▸ Problem to work on: Could you retype exactly the lines running from the line with "red cross at" to the end of the data, both included, and nothing else?
** Opening Material for this task block **
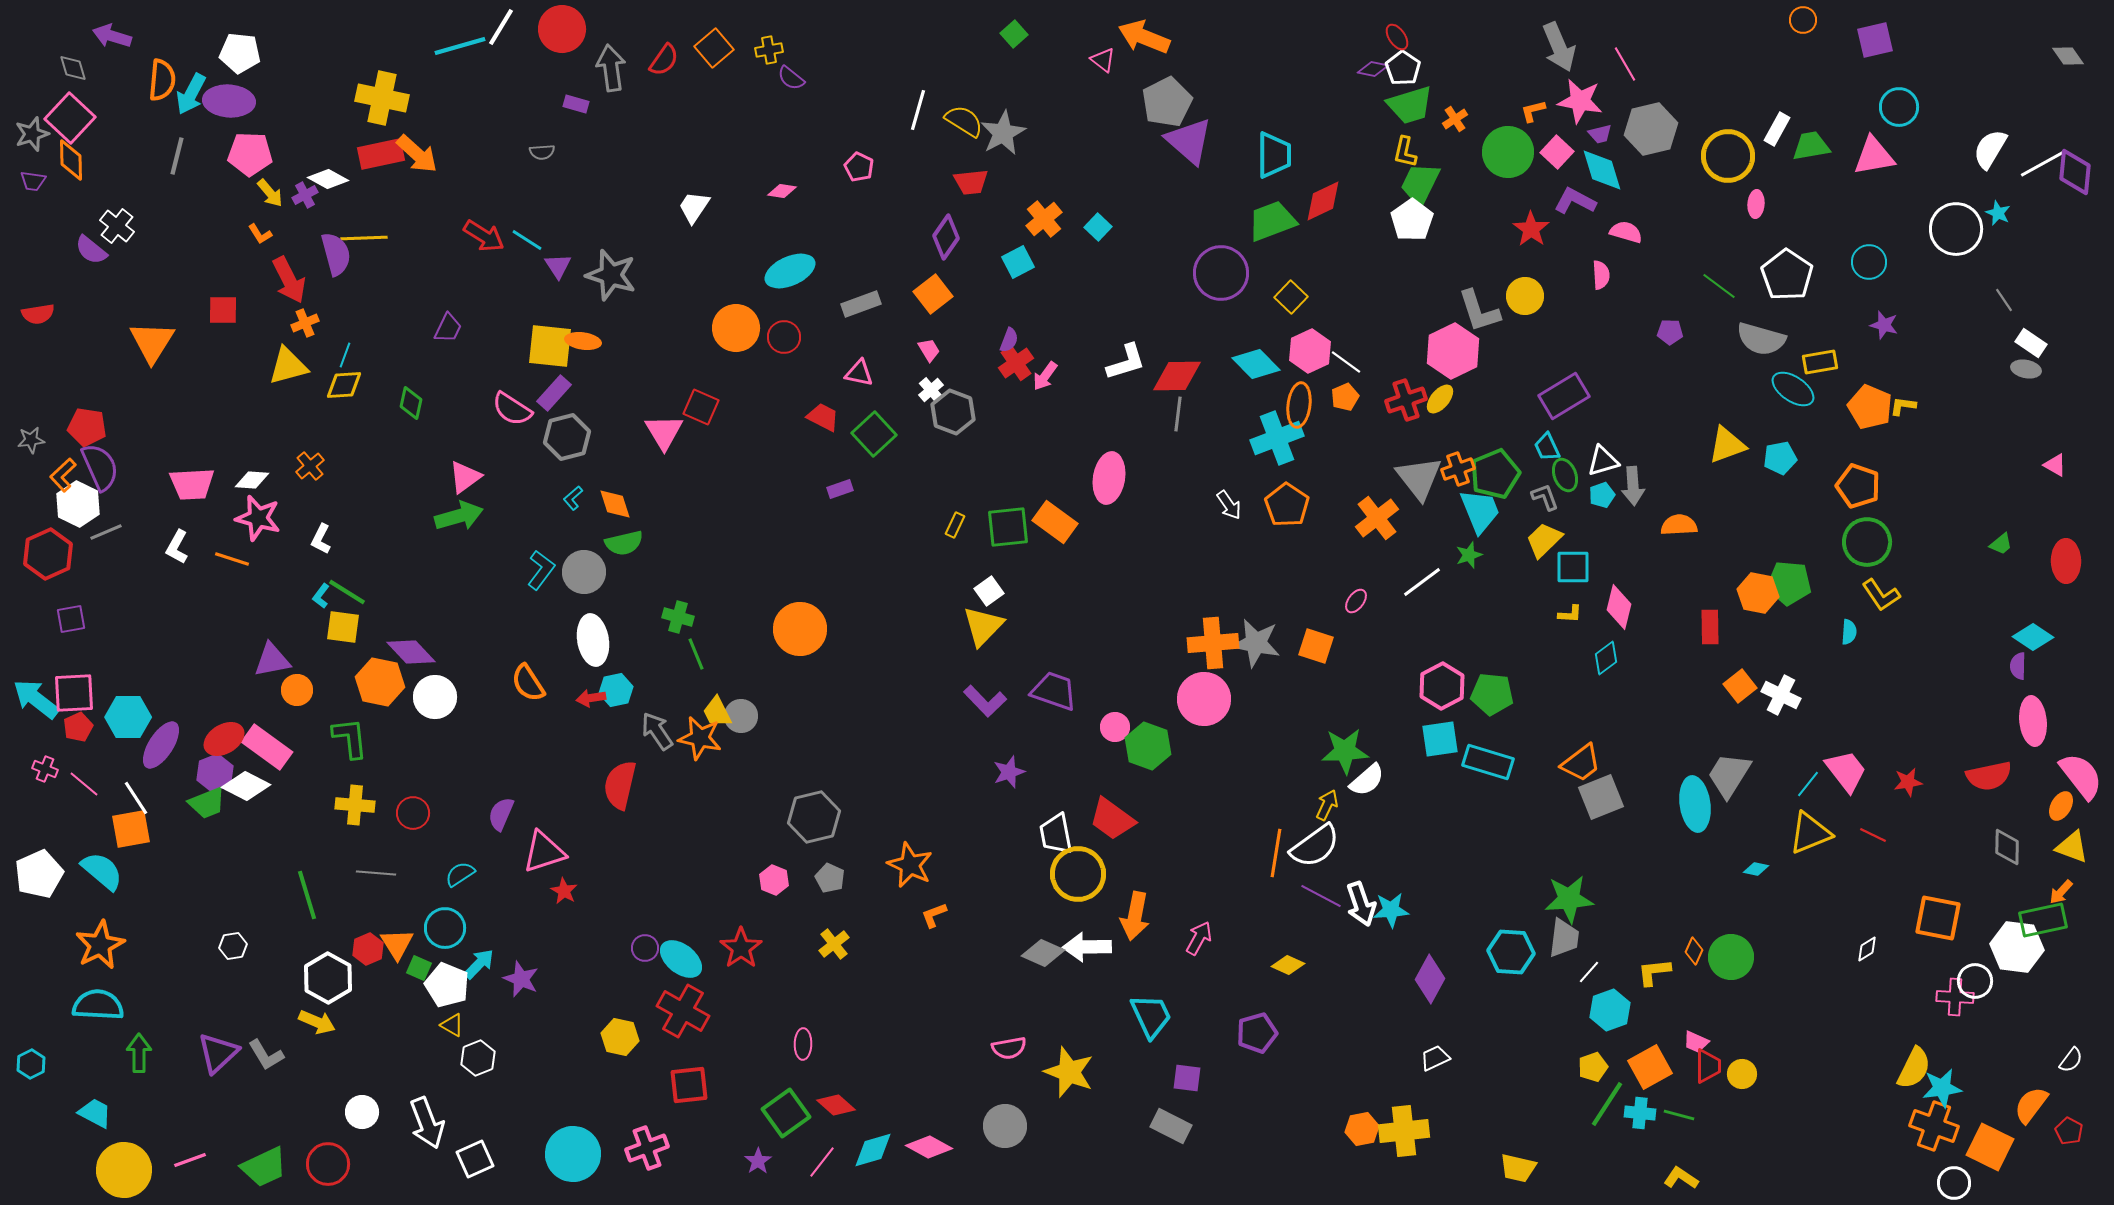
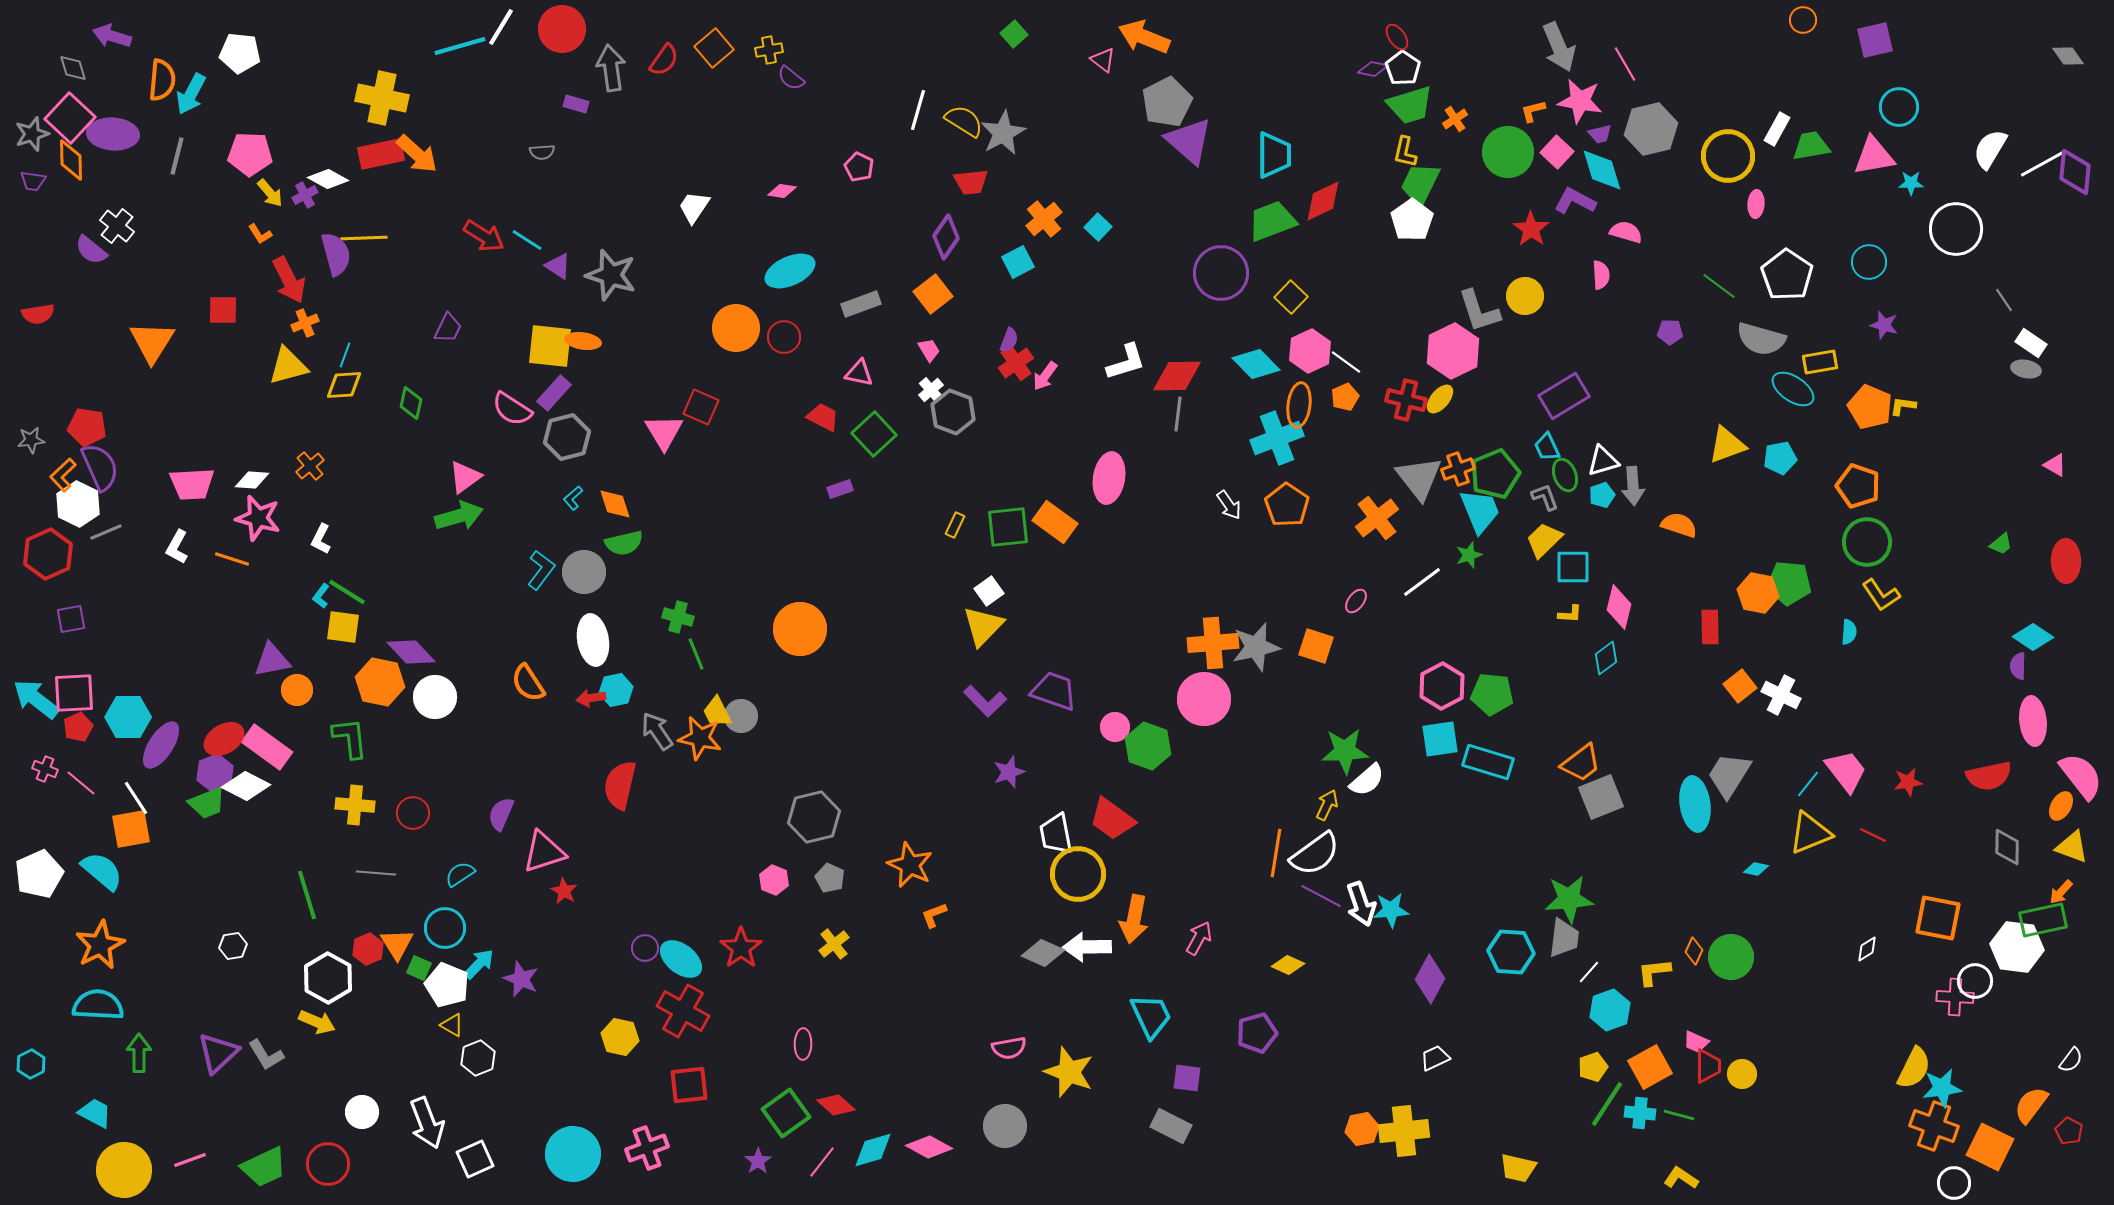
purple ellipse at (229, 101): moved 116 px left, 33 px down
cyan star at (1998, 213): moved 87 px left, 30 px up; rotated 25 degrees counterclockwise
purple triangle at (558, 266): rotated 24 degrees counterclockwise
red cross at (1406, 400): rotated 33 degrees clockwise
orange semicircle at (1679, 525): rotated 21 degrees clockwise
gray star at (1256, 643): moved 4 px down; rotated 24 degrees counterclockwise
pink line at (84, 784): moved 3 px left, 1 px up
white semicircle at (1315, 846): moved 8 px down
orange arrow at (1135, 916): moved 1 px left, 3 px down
** Closing Material for this task block **
▸ Response to this exercise:
red cross at (1406, 400): rotated 33 degrees clockwise
orange semicircle at (1679, 525): rotated 21 degrees clockwise
gray star at (1256, 643): moved 4 px down; rotated 24 degrees counterclockwise
pink line at (84, 784): moved 3 px left, 1 px up
white semicircle at (1315, 846): moved 8 px down
orange arrow at (1135, 916): moved 1 px left, 3 px down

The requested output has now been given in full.